Recorded data

++++++++

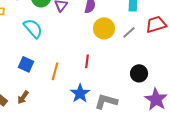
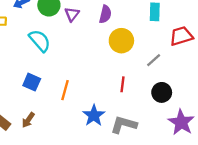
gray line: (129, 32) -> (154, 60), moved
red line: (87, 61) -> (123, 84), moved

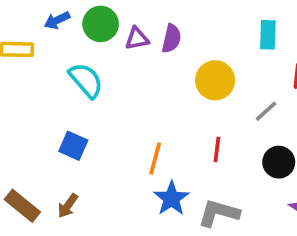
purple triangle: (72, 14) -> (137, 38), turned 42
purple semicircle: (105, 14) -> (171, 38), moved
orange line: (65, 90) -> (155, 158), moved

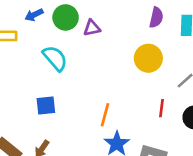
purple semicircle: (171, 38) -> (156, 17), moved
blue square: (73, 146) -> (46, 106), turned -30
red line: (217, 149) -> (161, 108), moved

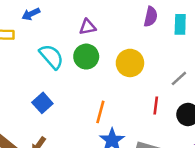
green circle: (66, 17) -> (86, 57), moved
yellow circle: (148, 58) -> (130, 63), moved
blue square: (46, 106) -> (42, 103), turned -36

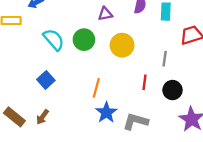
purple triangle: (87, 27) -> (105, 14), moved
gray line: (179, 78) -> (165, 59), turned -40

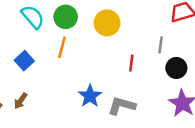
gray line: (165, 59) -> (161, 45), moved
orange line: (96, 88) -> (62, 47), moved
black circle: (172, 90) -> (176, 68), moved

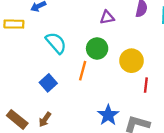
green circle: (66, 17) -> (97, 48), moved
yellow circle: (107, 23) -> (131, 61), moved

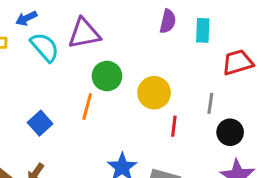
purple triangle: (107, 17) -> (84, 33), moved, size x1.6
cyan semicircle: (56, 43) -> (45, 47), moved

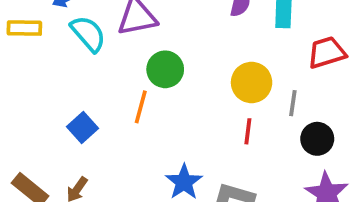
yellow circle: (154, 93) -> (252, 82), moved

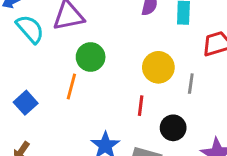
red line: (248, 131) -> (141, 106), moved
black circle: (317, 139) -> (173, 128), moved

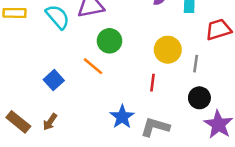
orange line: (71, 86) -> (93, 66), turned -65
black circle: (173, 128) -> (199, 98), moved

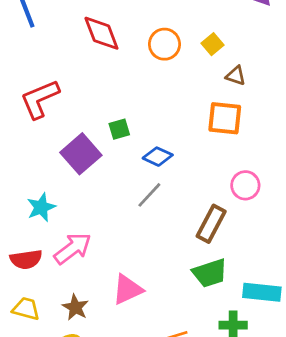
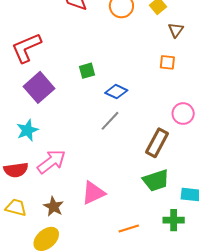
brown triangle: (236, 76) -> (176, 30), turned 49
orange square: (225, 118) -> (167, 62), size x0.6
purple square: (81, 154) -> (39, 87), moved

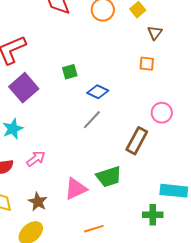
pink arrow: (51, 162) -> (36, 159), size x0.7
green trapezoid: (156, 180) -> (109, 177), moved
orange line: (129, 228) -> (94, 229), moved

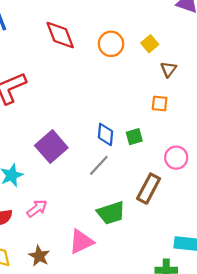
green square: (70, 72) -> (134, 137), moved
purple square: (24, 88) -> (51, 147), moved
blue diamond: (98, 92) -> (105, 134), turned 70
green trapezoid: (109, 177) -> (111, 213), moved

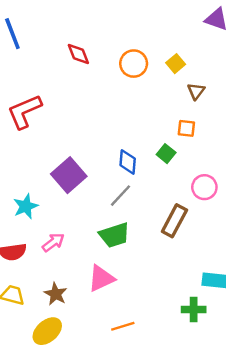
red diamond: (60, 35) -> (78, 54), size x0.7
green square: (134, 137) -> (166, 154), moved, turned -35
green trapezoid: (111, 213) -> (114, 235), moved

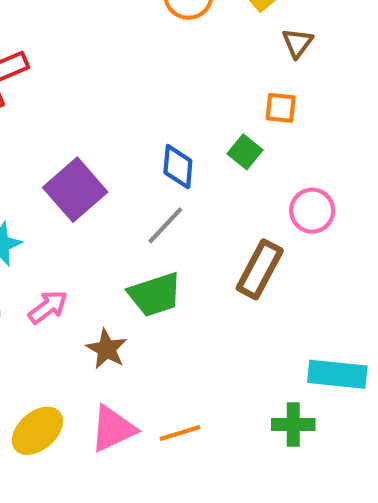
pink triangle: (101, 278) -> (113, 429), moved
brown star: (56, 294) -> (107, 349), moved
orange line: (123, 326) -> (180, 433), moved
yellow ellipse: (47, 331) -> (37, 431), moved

++++++++

# ACTION ITEM
An exact copy of all the data above is required; omit any pictures.

# SOLUTION TO THE PROBLEM
gray line: (129, 32) -> (154, 60), moved
red line: (87, 61) -> (123, 84), moved

purple triangle: (72, 14) -> (137, 38), turned 42
purple semicircle: (105, 14) -> (171, 38), moved
orange line: (65, 90) -> (155, 158), moved

purple semicircle: (171, 38) -> (156, 17), moved
blue square: (73, 146) -> (46, 106), turned -30
red line: (217, 149) -> (161, 108), moved

green circle: (66, 17) -> (86, 57), moved
yellow circle: (148, 58) -> (130, 63), moved
blue square: (46, 106) -> (42, 103), turned -36

purple triangle: (87, 27) -> (105, 14), moved
gray line: (179, 78) -> (165, 59), turned -40

gray line: (165, 59) -> (161, 45), moved
orange line: (96, 88) -> (62, 47), moved
black circle: (172, 90) -> (176, 68), moved

green circle: (66, 17) -> (97, 48), moved
yellow circle: (107, 23) -> (131, 61), moved

purple triangle: (107, 17) -> (84, 33), moved, size x1.6
cyan semicircle: (56, 43) -> (45, 47), moved

yellow circle: (154, 93) -> (252, 82), moved

red line: (248, 131) -> (141, 106), moved
black circle: (317, 139) -> (173, 128), moved

orange line: (71, 86) -> (93, 66), turned -65
black circle: (173, 128) -> (199, 98), moved

brown triangle: (236, 76) -> (176, 30), turned 49
orange square: (225, 118) -> (167, 62), size x0.6
purple square: (81, 154) -> (39, 87), moved

pink arrow: (51, 162) -> (36, 159), size x0.7
green trapezoid: (156, 180) -> (109, 177), moved
orange line: (129, 228) -> (94, 229), moved

green square: (70, 72) -> (134, 137), moved
purple square: (24, 88) -> (51, 147), moved
blue diamond: (98, 92) -> (105, 134), turned 70
green trapezoid: (109, 177) -> (111, 213), moved

red diamond: (60, 35) -> (78, 54), size x0.7
green square: (134, 137) -> (166, 154), moved, turned -35
green trapezoid: (111, 213) -> (114, 235), moved

pink triangle: (101, 278) -> (113, 429), moved
brown star: (56, 294) -> (107, 349), moved
orange line: (123, 326) -> (180, 433), moved
yellow ellipse: (47, 331) -> (37, 431), moved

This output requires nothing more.